(Input)
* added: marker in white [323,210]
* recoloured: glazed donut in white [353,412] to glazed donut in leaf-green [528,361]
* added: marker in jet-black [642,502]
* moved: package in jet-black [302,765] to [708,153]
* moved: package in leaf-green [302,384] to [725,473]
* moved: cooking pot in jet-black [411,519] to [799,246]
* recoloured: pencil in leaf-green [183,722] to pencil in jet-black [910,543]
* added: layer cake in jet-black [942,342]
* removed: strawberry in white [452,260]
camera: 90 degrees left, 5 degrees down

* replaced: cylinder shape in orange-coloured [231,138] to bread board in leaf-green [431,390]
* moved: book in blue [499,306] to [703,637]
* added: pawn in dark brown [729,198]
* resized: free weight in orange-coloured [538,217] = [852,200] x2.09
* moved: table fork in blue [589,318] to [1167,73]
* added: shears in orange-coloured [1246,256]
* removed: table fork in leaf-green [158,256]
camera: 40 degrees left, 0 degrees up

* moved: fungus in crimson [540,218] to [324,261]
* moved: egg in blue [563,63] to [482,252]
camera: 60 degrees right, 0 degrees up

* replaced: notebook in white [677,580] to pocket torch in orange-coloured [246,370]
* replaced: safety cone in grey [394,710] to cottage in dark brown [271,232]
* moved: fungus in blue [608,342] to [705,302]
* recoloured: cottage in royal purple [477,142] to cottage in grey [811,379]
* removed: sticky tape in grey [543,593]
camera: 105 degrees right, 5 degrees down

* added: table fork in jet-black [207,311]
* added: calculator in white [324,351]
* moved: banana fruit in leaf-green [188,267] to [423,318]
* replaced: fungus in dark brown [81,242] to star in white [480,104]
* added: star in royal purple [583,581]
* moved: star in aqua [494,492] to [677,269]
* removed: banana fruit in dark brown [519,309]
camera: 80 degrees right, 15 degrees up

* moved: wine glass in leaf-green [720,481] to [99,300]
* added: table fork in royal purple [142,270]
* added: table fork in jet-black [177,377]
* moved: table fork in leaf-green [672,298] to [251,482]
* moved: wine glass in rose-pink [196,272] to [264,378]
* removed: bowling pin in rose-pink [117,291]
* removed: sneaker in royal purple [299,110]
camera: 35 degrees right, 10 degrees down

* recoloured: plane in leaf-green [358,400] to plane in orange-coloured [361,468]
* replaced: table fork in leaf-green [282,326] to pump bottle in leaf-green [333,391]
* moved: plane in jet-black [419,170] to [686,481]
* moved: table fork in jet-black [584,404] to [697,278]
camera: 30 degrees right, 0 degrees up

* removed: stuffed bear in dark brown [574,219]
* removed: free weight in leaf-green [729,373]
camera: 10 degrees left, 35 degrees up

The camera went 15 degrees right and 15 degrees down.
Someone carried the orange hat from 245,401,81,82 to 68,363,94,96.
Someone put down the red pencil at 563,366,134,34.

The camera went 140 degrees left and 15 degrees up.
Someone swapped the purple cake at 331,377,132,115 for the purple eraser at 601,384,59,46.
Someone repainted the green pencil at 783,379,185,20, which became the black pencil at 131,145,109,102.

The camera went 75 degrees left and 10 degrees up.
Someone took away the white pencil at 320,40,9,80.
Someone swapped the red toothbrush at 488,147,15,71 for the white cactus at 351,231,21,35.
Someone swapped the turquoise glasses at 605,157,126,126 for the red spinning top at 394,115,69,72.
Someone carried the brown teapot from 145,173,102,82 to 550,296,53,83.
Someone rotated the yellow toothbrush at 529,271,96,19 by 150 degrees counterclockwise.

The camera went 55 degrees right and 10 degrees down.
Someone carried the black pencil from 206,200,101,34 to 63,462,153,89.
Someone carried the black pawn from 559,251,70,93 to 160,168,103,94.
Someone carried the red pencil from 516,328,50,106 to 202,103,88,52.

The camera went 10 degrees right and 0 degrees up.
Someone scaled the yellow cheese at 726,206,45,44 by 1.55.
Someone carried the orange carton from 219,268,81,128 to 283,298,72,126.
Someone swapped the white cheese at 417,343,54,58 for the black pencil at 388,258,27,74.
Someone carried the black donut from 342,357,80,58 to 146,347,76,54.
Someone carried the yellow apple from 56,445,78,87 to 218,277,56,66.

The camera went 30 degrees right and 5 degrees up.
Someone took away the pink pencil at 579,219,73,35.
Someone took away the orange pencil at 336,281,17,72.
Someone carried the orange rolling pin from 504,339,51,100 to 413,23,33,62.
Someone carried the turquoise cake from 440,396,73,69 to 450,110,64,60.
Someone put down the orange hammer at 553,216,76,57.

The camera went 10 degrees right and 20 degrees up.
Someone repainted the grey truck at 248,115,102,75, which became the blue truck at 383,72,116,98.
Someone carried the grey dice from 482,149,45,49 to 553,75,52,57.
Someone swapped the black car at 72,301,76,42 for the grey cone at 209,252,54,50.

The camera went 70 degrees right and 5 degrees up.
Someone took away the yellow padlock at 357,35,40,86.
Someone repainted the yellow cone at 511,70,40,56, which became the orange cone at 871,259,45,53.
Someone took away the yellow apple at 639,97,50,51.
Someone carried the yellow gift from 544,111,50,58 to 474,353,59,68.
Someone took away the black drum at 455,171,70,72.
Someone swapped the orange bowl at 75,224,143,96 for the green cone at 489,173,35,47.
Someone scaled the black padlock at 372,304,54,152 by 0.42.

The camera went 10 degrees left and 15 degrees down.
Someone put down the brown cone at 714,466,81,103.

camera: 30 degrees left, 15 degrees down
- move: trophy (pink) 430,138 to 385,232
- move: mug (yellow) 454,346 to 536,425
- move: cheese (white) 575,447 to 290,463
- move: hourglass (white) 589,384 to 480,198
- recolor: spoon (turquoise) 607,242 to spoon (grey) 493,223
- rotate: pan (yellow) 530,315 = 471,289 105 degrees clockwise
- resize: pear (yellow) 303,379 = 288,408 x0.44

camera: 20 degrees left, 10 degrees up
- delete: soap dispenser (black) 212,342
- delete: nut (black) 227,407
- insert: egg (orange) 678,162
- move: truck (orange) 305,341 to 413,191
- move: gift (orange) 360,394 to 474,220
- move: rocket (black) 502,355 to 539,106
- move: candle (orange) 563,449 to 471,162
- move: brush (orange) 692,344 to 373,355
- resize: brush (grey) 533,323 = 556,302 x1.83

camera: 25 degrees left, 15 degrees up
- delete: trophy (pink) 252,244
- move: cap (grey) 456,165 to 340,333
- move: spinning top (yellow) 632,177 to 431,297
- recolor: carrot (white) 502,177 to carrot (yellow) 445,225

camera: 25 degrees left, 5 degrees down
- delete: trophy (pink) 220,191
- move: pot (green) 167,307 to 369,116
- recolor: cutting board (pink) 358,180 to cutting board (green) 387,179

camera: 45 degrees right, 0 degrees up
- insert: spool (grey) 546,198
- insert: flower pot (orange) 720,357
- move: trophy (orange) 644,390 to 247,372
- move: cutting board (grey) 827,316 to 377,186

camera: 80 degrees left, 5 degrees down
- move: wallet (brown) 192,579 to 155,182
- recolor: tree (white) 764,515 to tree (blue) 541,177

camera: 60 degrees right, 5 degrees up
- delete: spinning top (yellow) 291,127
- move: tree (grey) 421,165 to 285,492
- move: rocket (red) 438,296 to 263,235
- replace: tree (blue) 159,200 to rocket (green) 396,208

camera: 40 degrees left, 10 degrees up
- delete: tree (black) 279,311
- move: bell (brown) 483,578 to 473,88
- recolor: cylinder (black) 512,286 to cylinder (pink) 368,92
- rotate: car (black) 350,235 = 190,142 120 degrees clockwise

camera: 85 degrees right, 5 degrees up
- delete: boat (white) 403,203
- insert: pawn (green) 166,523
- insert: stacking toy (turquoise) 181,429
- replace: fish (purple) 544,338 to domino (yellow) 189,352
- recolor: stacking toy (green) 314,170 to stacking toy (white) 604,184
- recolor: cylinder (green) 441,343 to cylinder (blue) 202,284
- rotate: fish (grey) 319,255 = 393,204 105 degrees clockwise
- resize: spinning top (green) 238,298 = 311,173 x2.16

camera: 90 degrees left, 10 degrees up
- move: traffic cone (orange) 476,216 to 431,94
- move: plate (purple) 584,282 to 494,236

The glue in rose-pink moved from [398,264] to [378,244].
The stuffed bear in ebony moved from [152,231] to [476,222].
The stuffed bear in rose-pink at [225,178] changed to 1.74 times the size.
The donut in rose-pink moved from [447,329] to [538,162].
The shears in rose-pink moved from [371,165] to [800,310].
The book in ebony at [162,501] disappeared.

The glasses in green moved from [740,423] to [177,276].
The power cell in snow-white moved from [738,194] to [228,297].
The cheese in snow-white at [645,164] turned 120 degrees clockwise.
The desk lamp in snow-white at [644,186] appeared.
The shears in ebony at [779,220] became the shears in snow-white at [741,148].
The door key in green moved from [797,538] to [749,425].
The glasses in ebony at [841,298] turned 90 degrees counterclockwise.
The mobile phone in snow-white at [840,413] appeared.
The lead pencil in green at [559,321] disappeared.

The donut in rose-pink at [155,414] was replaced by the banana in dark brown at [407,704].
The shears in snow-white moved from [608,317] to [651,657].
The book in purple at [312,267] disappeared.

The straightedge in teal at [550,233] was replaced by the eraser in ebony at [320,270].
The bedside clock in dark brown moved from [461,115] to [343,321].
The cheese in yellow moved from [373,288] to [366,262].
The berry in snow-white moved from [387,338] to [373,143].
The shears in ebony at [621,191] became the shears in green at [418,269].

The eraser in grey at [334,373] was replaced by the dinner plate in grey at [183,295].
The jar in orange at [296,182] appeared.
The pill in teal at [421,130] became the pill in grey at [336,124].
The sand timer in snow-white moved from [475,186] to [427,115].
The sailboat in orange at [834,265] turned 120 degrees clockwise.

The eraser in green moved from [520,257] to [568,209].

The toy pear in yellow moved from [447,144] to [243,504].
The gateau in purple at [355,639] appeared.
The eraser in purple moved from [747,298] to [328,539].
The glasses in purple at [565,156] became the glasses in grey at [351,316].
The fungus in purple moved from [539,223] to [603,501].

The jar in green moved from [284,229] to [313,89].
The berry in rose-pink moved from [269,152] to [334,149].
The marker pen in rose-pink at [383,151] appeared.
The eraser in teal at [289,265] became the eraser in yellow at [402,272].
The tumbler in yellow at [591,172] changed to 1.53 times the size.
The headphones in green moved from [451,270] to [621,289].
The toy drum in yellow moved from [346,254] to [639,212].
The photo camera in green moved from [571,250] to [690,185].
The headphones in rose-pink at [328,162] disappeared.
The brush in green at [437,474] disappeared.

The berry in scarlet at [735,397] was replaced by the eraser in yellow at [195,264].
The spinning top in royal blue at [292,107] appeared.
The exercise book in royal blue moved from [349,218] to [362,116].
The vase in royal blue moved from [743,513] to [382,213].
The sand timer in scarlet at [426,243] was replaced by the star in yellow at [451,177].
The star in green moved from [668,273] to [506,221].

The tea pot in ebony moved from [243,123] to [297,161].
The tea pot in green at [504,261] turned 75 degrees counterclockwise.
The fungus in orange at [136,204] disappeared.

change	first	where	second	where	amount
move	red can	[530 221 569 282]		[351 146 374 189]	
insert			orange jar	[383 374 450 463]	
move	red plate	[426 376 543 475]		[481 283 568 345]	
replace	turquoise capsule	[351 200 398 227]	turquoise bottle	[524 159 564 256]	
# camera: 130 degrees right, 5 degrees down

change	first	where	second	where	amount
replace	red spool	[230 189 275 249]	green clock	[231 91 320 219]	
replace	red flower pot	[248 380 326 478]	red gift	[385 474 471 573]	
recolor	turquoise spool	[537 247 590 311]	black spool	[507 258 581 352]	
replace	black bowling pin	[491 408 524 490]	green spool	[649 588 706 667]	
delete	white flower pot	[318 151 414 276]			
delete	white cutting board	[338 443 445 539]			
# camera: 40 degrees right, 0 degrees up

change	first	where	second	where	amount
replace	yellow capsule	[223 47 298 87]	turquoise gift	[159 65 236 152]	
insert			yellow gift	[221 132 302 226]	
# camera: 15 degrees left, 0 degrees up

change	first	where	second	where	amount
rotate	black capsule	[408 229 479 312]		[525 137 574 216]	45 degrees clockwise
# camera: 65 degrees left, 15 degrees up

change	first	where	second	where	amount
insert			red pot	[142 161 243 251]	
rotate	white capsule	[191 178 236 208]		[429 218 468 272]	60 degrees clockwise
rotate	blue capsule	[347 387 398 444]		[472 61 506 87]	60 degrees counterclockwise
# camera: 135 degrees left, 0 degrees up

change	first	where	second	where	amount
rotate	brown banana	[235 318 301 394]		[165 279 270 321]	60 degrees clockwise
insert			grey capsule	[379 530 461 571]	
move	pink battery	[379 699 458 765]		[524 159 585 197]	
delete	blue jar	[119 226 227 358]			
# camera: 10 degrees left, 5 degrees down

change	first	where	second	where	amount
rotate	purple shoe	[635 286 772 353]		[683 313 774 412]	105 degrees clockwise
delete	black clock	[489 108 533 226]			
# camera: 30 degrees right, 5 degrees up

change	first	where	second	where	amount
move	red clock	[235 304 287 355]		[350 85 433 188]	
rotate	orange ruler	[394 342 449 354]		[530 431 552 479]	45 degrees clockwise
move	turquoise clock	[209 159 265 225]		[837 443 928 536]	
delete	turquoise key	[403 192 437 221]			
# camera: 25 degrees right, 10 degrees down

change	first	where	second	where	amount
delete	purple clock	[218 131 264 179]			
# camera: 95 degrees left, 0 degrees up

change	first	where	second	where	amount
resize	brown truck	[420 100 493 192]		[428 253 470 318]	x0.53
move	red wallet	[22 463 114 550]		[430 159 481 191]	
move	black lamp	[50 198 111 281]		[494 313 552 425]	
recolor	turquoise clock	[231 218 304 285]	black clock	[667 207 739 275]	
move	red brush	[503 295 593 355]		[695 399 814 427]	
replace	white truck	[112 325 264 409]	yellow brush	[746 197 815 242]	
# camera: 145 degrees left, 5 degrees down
(End Input)
| To do |
What is needed is every line from the start of the entries through the line containing "[411,519] to [799,246]", returned word for word and nothing else.

| Final answer |
* added: marker in white [323,210]
* recoloured: glazed donut in white [353,412] to glazed donut in leaf-green [528,361]
* added: marker in jet-black [642,502]
* moved: package in jet-black [302,765] to [708,153]
* moved: package in leaf-green [302,384] to [725,473]
* moved: cooking pot in jet-black [411,519] to [799,246]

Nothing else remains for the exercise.